[DATA FOR THIS TASK Boundary: Start]
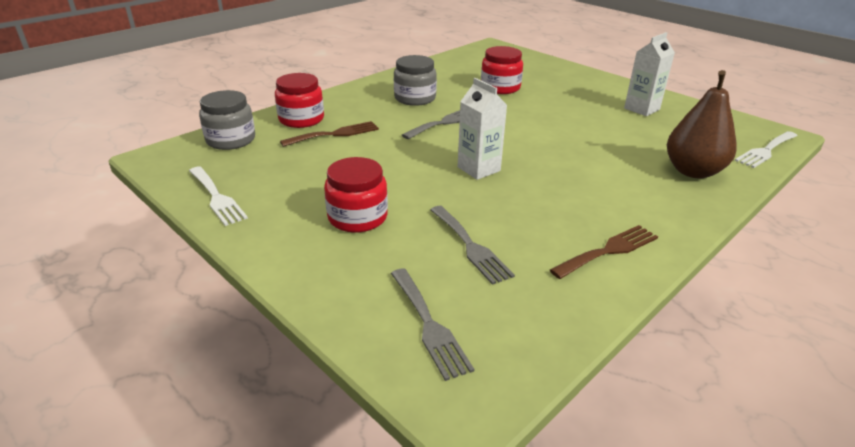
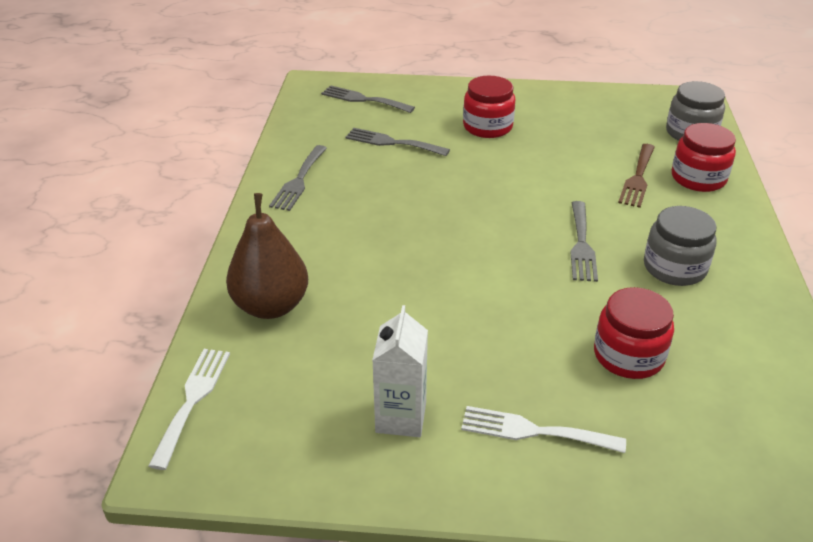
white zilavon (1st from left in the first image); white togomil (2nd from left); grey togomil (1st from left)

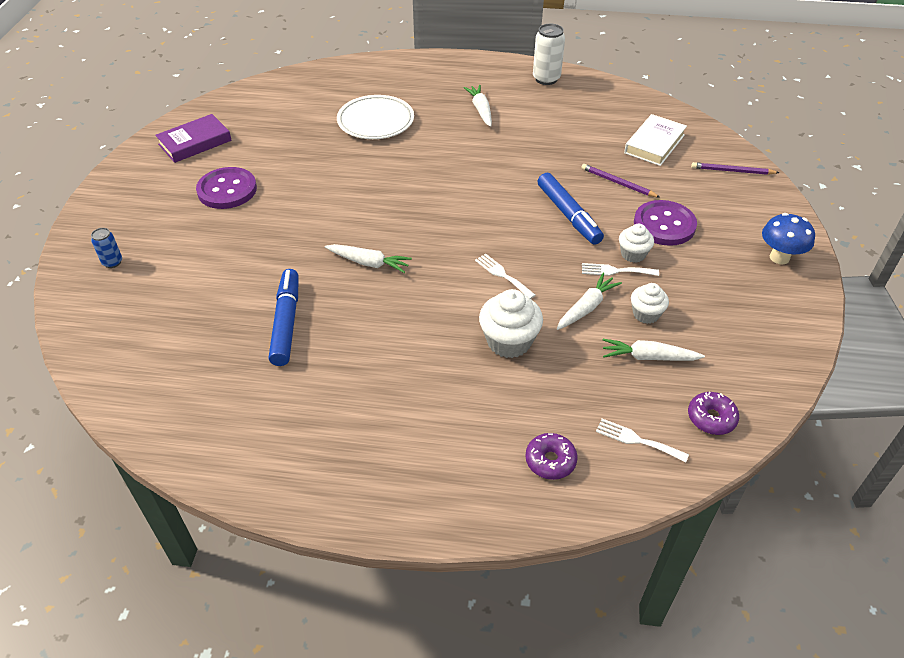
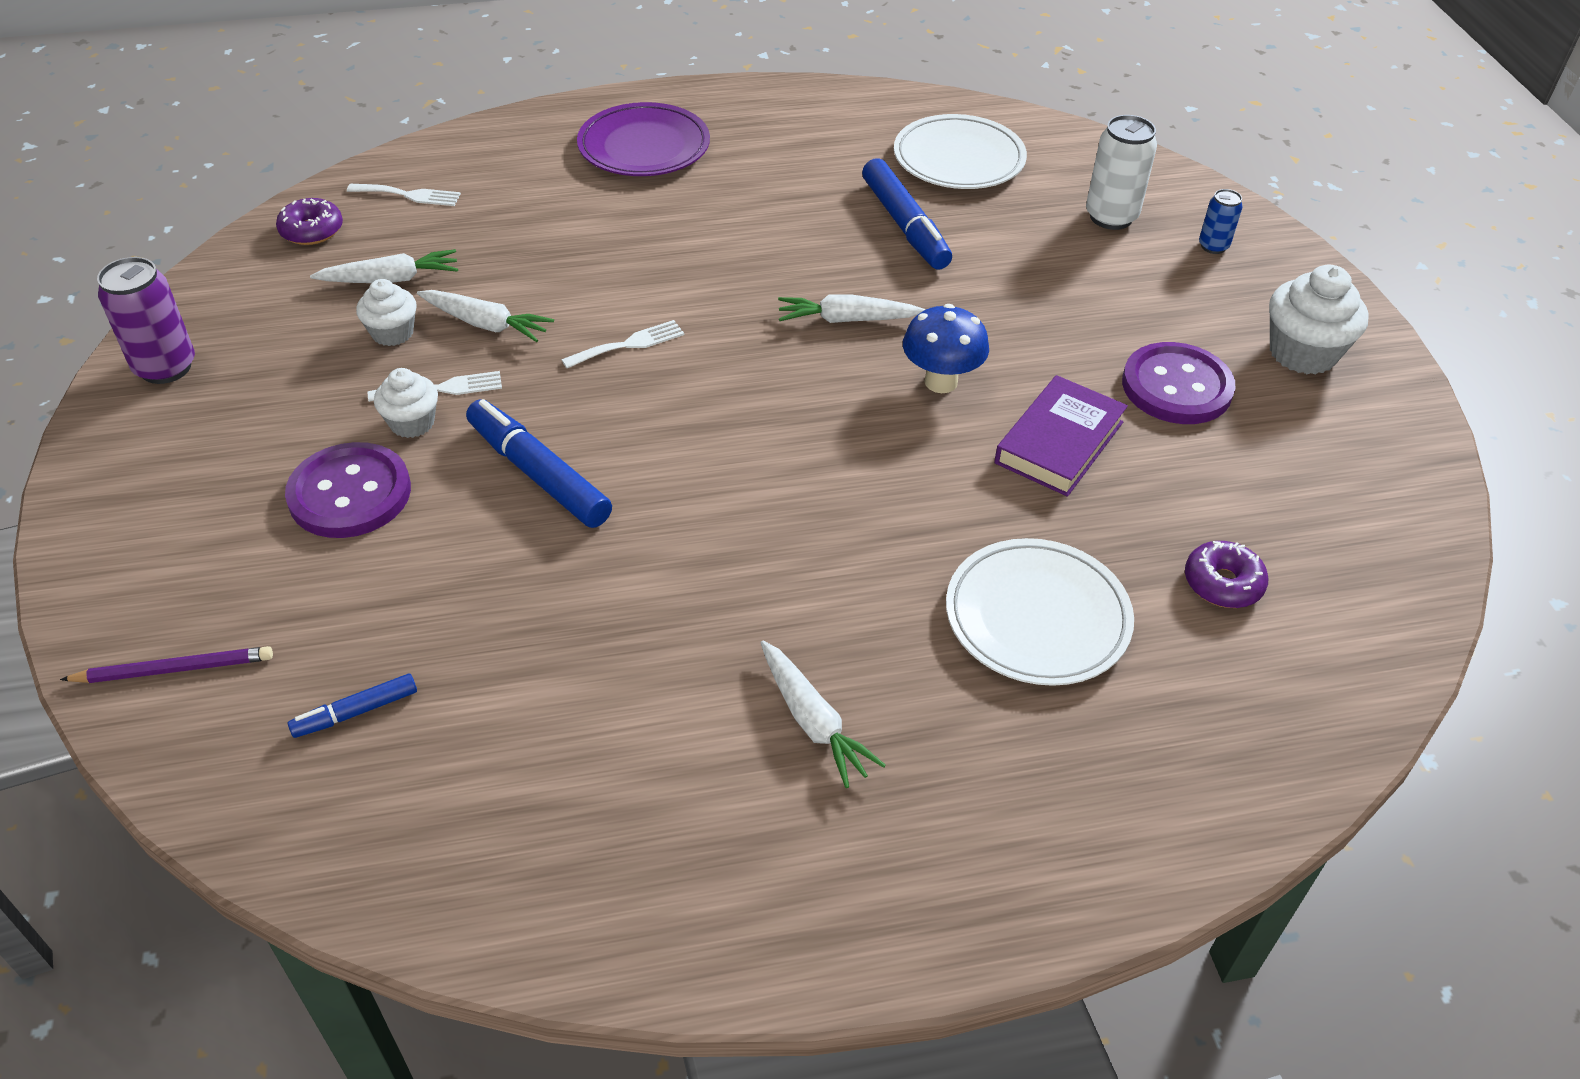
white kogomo; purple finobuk; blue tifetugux (1st from left); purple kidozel (1st from left in the first image); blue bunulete; white togomil (3rd from left); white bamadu (2nd from left); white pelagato (3rd from left); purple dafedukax (2nd from left); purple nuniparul; white nuniparul (1st from left); purple kogomo

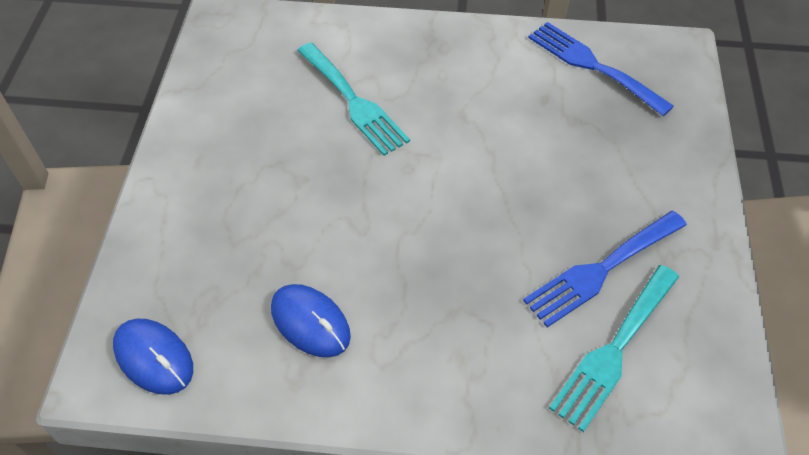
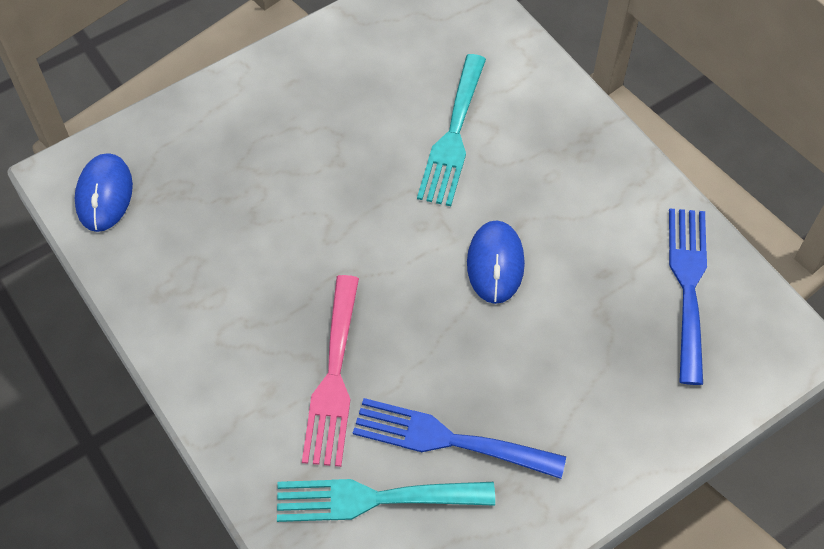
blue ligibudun (2nd from left); pink togomil

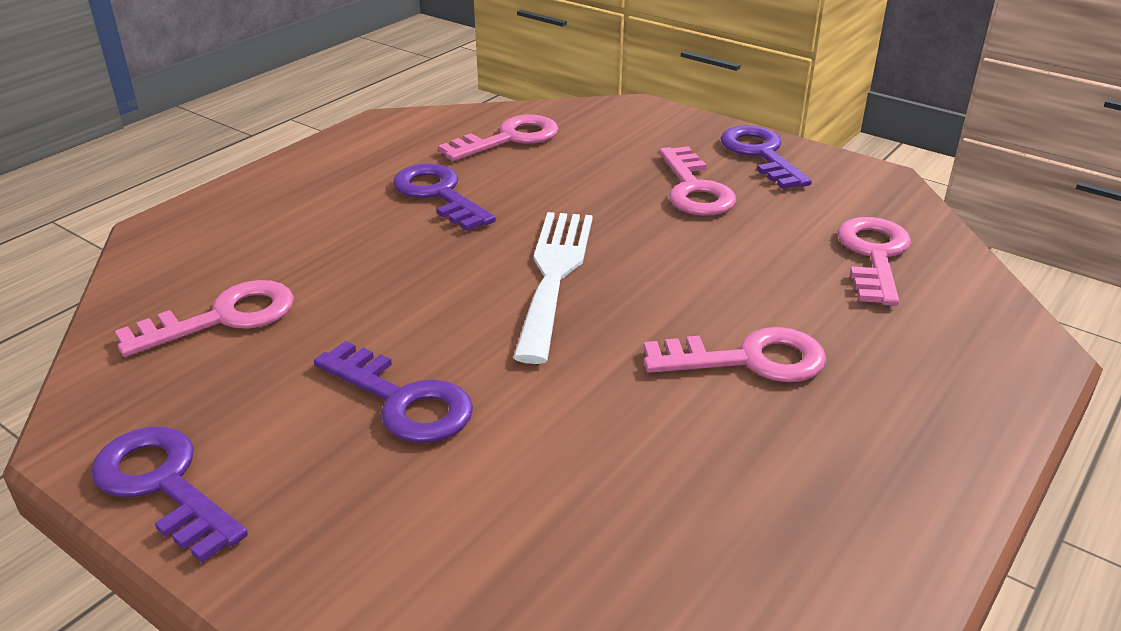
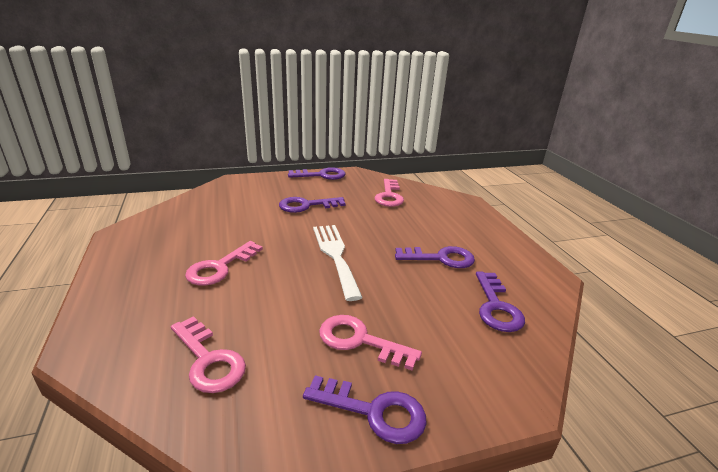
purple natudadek (5th from left); white togomil

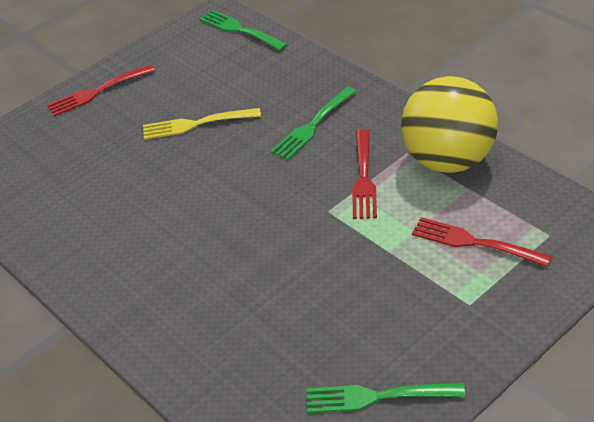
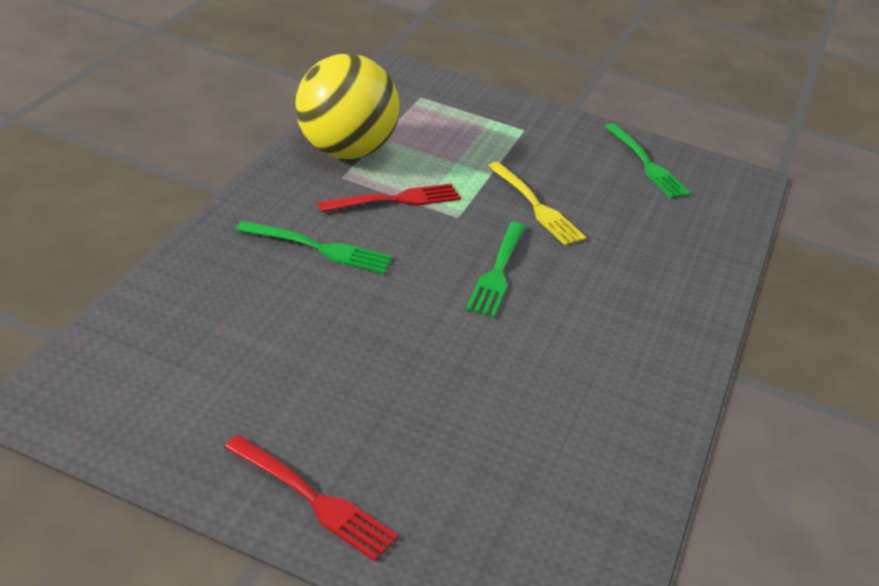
green togomil (2nd from left); yellow togomil; red togomil (3rd from left in the first image)

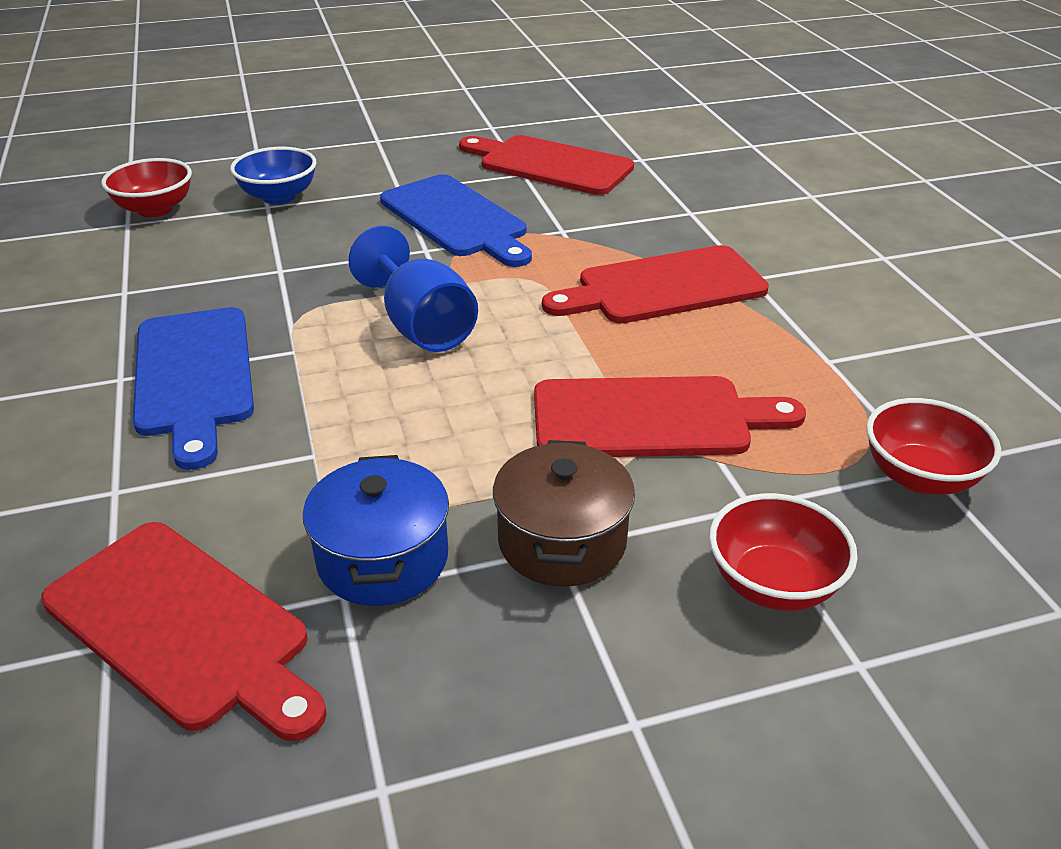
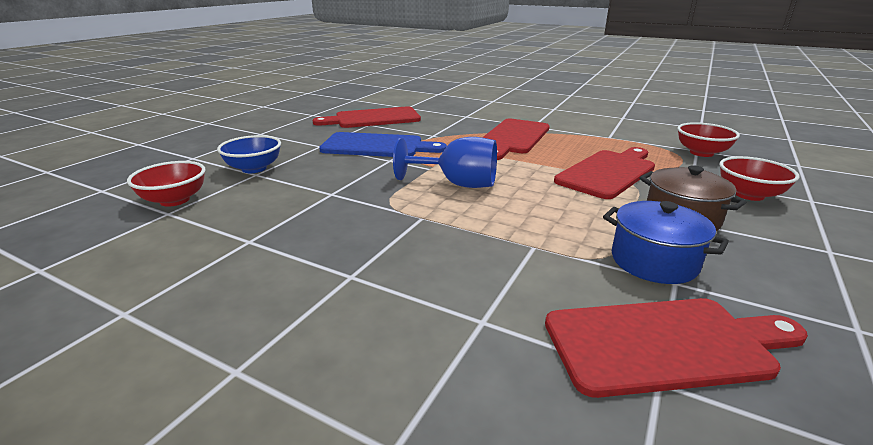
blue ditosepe (1st from left in the first image)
[DATA FOR THIS TASK Boundary: End]
[EXERCISE DIRECTIONS]
Copy the entries exactly. No pictures.

[REPLY]
white zilavon (1st from left in the first image); white togomil (2nd from left); grey togomil (1st from left)

white kogomo; purple finobuk; blue tifetugux (1st from left); purple kidozel (1st from left in the first image); blue bunulete; white togomil (3rd from left); white bamadu (2nd from left); white pelagato (3rd from left); purple dafedukax (2nd from left); purple nuniparul; white nuniparul (1st from left); purple kogomo

blue ligibudun (2nd from left); pink togomil

purple natudadek (5th from left); white togomil

green togomil (2nd from left); yellow togomil; red togomil (3rd from left in the first image)

blue ditosepe (1st from left in the first image)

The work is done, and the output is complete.